* Aim of the exercise *
Write down exactly the lines from the one with "black box: 1 -> 2" to the end of the data, first and last included, and no others.

(Dataset entries)
########################################
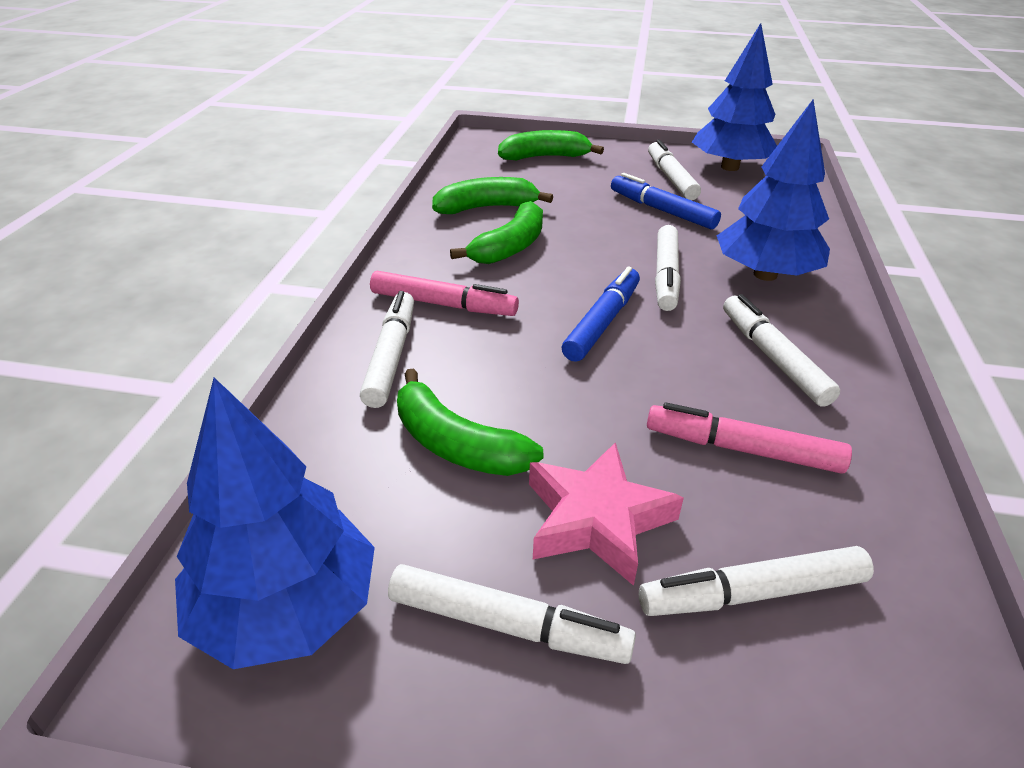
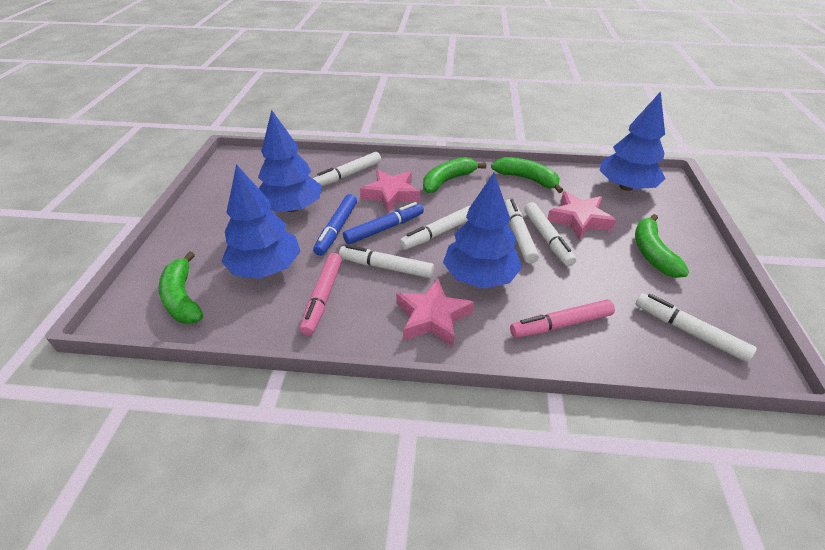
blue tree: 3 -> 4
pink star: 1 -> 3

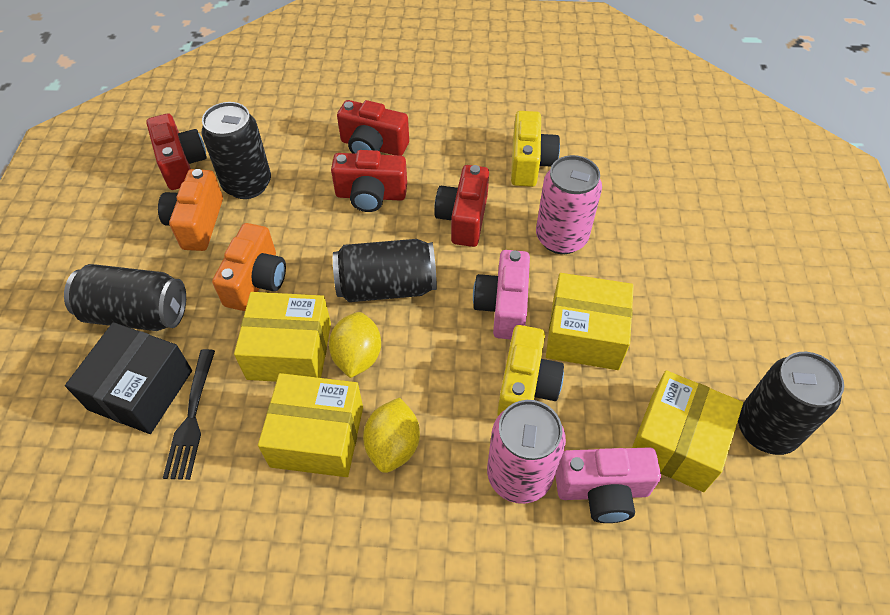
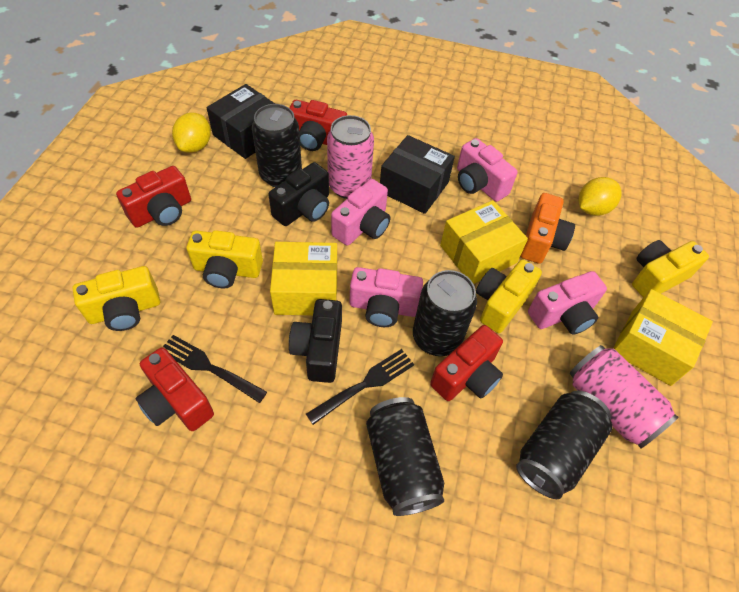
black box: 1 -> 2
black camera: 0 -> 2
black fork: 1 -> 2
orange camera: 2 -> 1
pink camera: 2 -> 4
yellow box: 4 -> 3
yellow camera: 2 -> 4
########################################
* Output of the task *
black box: 1 -> 2
black camera: 0 -> 2
black fork: 1 -> 2
orange camera: 2 -> 1
pink camera: 2 -> 4
yellow box: 4 -> 3
yellow camera: 2 -> 4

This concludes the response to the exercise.